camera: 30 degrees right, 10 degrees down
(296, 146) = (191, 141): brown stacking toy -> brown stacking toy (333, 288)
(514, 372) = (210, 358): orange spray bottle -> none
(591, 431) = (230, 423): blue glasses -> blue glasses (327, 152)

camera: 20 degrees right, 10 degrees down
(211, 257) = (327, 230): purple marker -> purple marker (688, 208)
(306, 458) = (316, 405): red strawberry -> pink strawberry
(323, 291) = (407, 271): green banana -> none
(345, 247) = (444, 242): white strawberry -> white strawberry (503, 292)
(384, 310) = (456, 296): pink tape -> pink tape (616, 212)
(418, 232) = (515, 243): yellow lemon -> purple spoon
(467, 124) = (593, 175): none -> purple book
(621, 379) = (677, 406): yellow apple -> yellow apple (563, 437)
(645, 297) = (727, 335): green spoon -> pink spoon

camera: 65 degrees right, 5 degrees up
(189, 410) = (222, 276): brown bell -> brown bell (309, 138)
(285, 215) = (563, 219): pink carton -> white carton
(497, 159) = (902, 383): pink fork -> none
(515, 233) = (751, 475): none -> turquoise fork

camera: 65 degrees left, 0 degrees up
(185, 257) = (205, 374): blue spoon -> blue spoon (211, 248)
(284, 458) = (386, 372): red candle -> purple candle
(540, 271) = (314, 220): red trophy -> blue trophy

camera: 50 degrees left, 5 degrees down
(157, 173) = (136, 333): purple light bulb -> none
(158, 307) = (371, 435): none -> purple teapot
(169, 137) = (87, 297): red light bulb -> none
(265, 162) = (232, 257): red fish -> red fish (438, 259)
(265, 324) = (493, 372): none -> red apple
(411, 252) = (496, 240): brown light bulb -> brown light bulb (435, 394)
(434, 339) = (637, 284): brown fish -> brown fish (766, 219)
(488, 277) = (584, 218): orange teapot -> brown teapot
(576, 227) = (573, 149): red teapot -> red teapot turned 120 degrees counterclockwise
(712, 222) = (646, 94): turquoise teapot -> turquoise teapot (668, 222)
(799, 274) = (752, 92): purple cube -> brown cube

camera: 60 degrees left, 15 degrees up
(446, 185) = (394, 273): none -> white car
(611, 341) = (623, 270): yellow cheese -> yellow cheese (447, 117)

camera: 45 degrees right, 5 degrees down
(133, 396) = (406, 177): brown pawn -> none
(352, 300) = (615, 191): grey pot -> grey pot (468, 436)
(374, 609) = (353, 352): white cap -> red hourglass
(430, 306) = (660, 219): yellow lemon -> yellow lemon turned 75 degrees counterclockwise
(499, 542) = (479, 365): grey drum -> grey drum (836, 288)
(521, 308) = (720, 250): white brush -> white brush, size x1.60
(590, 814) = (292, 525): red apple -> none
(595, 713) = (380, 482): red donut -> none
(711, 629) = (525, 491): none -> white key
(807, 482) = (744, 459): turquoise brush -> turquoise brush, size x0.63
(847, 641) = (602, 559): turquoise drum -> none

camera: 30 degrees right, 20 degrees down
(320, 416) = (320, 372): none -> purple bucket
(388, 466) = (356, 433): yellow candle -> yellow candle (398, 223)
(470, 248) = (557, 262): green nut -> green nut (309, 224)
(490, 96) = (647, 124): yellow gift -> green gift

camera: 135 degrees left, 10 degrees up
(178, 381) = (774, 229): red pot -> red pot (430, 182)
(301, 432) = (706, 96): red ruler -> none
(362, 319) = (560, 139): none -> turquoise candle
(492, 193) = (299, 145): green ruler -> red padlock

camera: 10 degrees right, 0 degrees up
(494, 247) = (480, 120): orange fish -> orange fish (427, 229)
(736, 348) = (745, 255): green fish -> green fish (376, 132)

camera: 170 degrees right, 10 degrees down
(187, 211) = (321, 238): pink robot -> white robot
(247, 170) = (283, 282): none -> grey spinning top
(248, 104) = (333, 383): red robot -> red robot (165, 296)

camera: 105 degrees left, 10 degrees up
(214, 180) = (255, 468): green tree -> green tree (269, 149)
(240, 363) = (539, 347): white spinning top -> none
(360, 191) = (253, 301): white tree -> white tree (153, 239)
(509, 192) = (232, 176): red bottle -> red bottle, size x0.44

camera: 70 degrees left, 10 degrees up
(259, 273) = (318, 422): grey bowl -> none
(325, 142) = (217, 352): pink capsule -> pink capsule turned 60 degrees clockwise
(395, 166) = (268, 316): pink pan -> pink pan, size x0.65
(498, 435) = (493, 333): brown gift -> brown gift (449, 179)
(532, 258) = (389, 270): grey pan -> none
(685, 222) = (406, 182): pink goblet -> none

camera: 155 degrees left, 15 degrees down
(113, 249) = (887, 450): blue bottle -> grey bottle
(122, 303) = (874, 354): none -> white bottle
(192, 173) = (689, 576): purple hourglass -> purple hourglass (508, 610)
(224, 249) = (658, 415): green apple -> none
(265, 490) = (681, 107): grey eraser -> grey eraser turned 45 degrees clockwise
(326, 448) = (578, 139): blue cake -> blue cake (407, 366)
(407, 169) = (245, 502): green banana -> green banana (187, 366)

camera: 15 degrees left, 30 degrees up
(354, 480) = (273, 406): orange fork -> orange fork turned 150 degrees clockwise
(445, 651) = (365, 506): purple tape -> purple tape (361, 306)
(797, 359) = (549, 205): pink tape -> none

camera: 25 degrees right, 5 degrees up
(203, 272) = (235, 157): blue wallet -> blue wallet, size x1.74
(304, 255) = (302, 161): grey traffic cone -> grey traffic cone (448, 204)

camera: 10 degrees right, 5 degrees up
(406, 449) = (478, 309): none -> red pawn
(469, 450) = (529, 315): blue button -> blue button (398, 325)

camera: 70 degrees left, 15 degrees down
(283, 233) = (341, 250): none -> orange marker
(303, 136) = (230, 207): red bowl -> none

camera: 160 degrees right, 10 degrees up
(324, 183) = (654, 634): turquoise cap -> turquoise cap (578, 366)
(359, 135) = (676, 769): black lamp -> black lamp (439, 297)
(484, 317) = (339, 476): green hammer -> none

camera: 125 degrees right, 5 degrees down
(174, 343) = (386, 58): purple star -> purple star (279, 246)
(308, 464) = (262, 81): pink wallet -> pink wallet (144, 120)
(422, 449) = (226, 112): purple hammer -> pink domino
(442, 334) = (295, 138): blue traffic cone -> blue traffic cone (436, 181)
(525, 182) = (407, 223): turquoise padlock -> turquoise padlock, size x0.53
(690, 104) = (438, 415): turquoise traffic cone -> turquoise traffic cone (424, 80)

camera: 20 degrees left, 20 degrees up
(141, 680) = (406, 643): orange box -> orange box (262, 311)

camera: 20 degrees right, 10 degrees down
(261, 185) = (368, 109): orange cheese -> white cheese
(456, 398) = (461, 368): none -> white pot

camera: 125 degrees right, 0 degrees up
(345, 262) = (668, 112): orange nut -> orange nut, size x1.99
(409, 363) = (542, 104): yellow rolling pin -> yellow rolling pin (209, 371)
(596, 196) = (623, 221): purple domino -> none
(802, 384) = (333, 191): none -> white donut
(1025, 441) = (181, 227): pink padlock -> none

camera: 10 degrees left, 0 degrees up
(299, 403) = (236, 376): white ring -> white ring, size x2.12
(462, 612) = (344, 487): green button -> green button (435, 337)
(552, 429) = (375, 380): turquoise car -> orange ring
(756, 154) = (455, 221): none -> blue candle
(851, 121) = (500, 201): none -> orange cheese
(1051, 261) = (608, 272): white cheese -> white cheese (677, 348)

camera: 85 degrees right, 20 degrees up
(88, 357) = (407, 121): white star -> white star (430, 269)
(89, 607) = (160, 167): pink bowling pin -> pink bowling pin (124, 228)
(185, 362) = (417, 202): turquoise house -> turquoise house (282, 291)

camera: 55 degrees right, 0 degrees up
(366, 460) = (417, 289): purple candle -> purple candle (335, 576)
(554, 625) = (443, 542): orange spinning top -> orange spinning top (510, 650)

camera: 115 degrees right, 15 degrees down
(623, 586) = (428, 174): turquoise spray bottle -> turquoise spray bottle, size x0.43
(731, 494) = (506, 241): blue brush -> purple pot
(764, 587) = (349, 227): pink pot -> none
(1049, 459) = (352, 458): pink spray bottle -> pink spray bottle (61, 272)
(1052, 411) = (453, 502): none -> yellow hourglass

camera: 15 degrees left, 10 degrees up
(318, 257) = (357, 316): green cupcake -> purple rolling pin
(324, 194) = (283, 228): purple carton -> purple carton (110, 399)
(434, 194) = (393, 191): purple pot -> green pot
------------
YOUR ASSIGNMENT:
Which lines in the data above hold the string "ruler"? Return each of them.

ANSWER SECTION:
(301, 432) = (706, 96): red ruler -> none
(492, 193) = (299, 145): green ruler -> red padlock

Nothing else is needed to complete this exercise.